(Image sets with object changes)
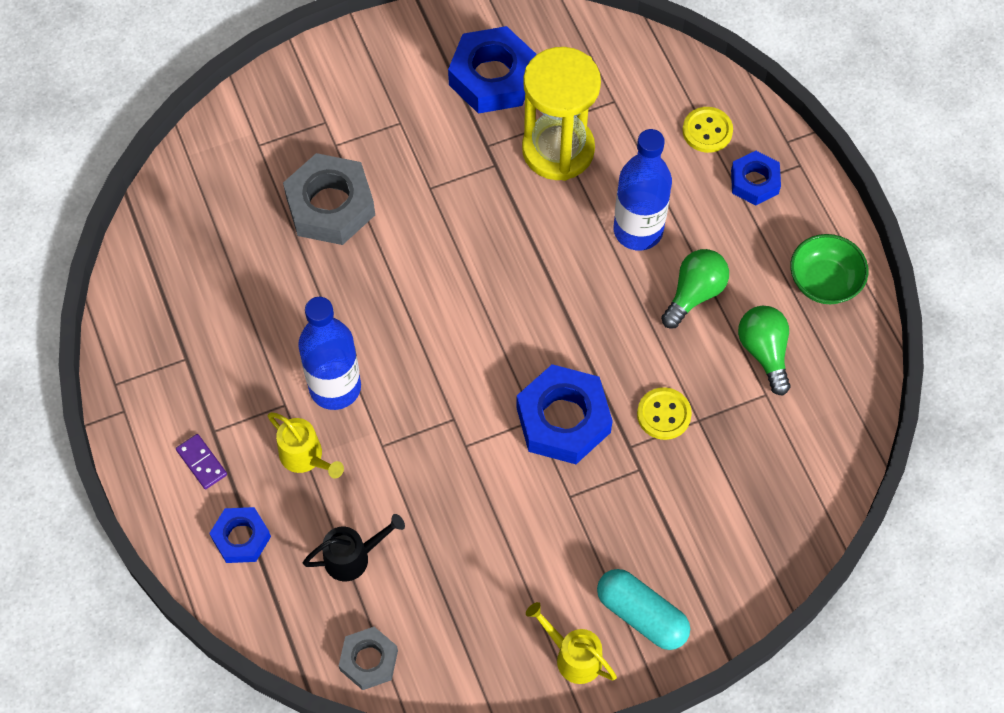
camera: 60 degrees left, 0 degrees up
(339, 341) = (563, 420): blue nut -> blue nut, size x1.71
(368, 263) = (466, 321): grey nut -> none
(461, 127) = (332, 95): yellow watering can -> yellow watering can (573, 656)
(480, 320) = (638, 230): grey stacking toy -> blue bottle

WHAT TO DO: The answer must contain only the lines from the one with "(368, 263) = (466, 321): grey nut -> none" to the end of the entries above, each written out exactly.

COMPLETED EXERCISE:
(368, 263) = (466, 321): grey nut -> none
(461, 127) = (332, 95): yellow watering can -> yellow watering can (573, 656)
(480, 320) = (638, 230): grey stacking toy -> blue bottle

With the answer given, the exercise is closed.